**Supplied data**
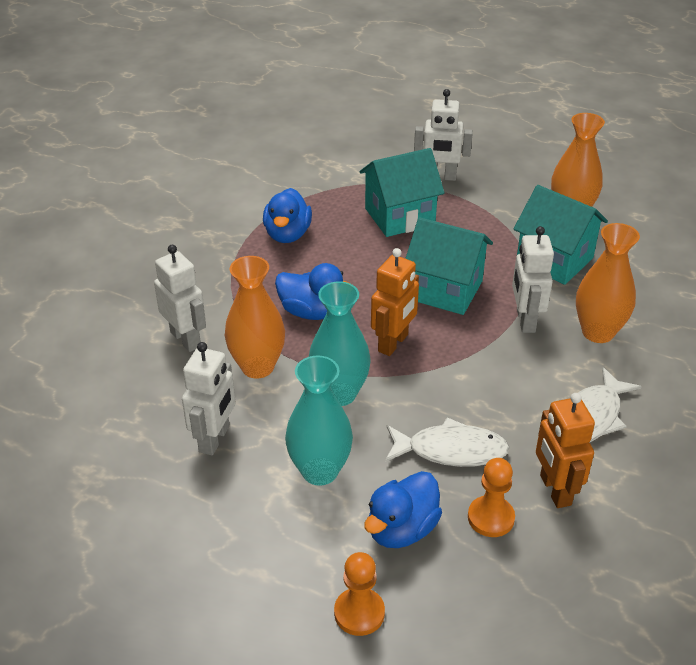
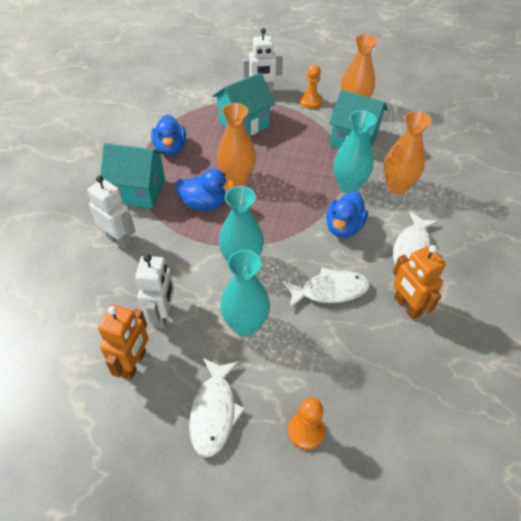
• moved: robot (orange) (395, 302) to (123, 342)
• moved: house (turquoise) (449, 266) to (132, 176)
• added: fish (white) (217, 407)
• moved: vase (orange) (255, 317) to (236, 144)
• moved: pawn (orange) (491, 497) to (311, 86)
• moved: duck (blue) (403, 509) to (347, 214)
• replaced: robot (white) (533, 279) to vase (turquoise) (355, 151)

==

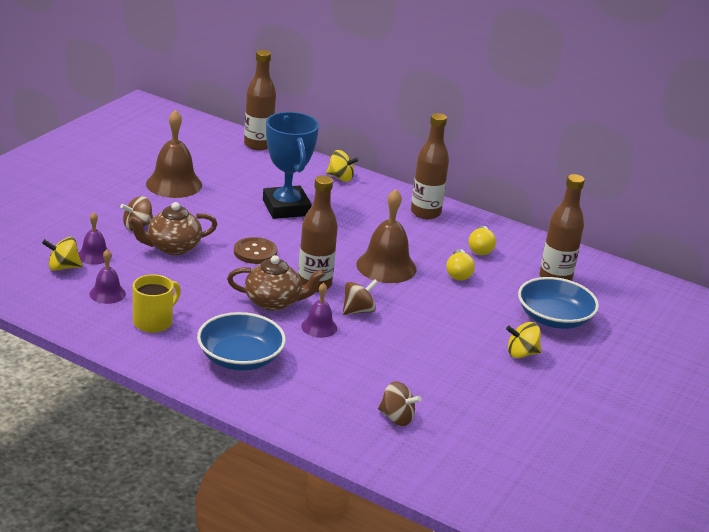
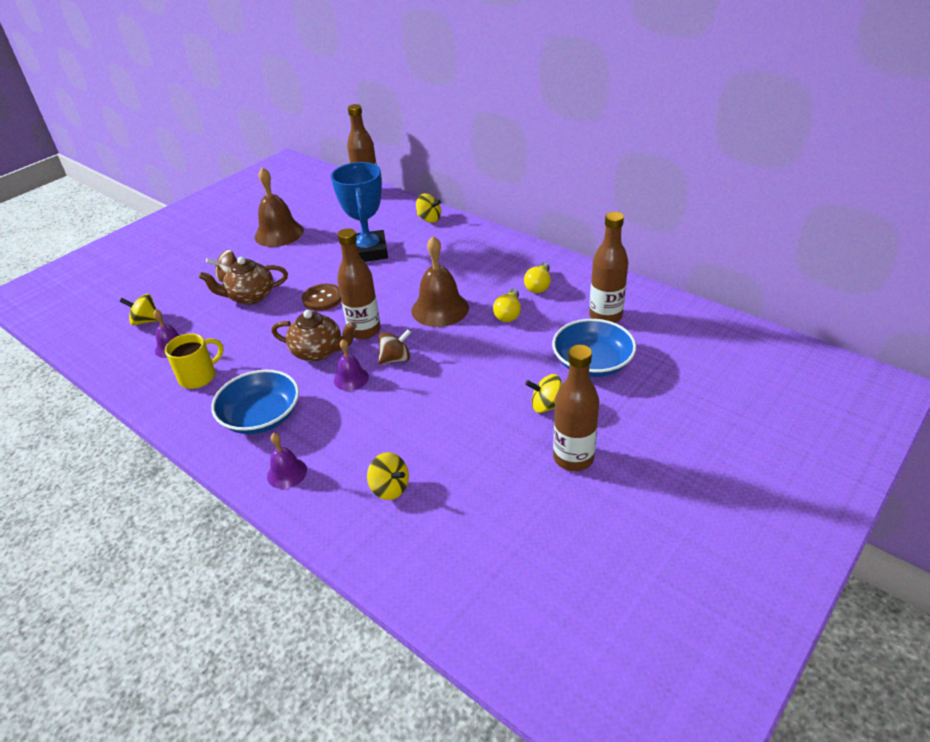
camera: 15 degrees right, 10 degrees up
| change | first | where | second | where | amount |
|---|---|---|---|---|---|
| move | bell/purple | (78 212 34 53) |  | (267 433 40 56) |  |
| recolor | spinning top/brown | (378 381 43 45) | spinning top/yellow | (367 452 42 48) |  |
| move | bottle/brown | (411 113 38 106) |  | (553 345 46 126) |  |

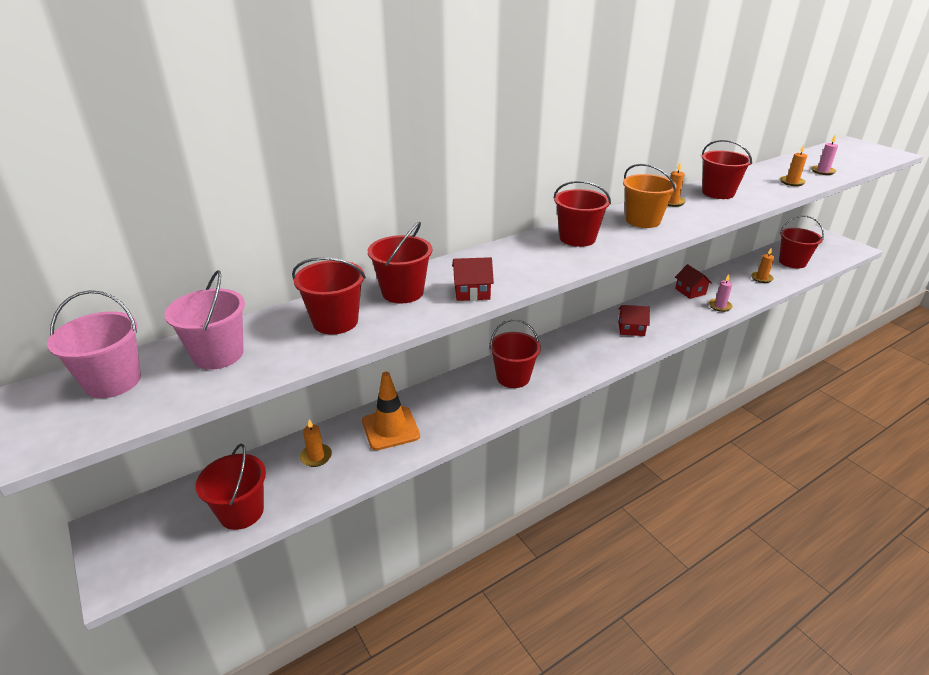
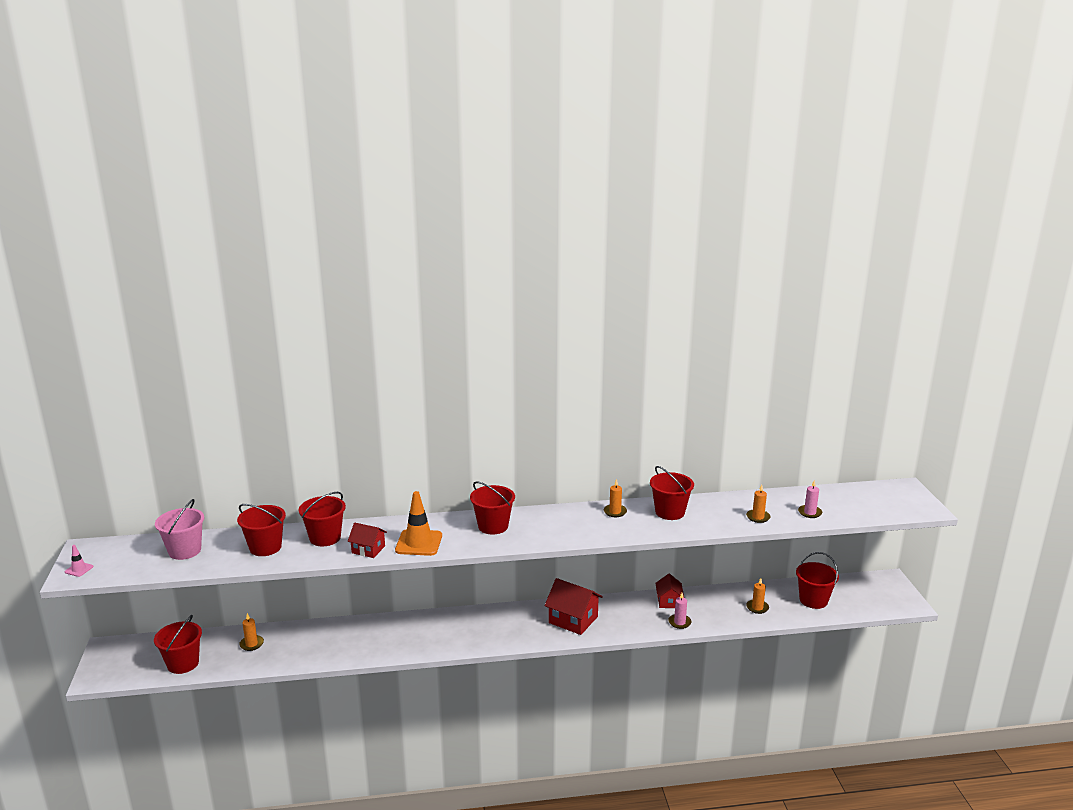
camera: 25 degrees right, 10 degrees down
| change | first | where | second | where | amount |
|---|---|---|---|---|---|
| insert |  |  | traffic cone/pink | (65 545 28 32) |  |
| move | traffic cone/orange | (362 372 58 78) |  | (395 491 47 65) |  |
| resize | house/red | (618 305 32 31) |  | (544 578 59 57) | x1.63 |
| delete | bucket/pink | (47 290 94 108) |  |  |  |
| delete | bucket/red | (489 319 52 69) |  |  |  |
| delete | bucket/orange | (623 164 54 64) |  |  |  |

**Problem requirements**
Copy back the listing above exactly, but only from the line with "move | bell/purple" through the line with "recolor | spinning", both ends included.

**Exercise response**
| move | bell/purple | (78 212 34 53) |  | (267 433 40 56) |  |
| recolor | spinning top/brown | (378 381 43 45) | spinning top/yellow | (367 452 42 48) |  |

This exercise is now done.